_What you have to do_
Repeat verbatim the lines of the data below, beginning with the line containing "pink star [326,265,366,292]" and continuing to the end.

_Provided data_
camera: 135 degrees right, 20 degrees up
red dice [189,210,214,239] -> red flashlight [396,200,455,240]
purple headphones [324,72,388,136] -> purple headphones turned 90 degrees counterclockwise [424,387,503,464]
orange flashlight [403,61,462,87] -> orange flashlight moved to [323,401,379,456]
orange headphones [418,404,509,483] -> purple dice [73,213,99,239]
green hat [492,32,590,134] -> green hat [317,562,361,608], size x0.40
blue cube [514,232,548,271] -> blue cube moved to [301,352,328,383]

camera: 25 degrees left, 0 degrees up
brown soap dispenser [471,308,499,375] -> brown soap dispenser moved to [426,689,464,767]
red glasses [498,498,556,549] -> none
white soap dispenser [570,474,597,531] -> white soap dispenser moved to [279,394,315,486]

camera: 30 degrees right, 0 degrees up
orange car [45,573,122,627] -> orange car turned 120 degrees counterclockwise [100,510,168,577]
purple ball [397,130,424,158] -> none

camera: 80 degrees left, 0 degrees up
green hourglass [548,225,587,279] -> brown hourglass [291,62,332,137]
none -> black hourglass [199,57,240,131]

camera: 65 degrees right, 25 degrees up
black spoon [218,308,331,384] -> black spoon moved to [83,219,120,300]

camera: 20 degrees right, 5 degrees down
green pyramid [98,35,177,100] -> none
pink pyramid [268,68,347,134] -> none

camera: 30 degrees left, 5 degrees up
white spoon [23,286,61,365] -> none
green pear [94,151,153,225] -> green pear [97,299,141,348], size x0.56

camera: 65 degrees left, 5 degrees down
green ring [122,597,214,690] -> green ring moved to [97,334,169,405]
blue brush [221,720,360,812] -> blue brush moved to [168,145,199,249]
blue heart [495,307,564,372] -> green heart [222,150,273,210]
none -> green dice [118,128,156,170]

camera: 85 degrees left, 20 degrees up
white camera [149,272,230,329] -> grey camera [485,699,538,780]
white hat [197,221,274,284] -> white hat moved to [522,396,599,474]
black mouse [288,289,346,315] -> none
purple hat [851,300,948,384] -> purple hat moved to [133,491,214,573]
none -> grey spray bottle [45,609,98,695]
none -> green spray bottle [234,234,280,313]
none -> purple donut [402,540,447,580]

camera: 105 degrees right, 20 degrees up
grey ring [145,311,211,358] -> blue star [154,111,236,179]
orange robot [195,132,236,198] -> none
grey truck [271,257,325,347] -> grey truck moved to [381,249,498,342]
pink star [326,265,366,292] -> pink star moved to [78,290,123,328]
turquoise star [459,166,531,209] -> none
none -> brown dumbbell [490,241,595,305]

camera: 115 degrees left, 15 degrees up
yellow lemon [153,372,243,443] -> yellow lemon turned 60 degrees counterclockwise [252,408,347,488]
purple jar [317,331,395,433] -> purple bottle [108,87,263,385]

_Answer to the problem_
pink star [326,265,366,292] -> pink star moved to [78,290,123,328]
turquoise star [459,166,531,209] -> none
none -> brown dumbbell [490,241,595,305]

camera: 115 degrees left, 15 degrees up
yellow lemon [153,372,243,443] -> yellow lemon turned 60 degrees counterclockwise [252,408,347,488]
purple jar [317,331,395,433] -> purple bottle [108,87,263,385]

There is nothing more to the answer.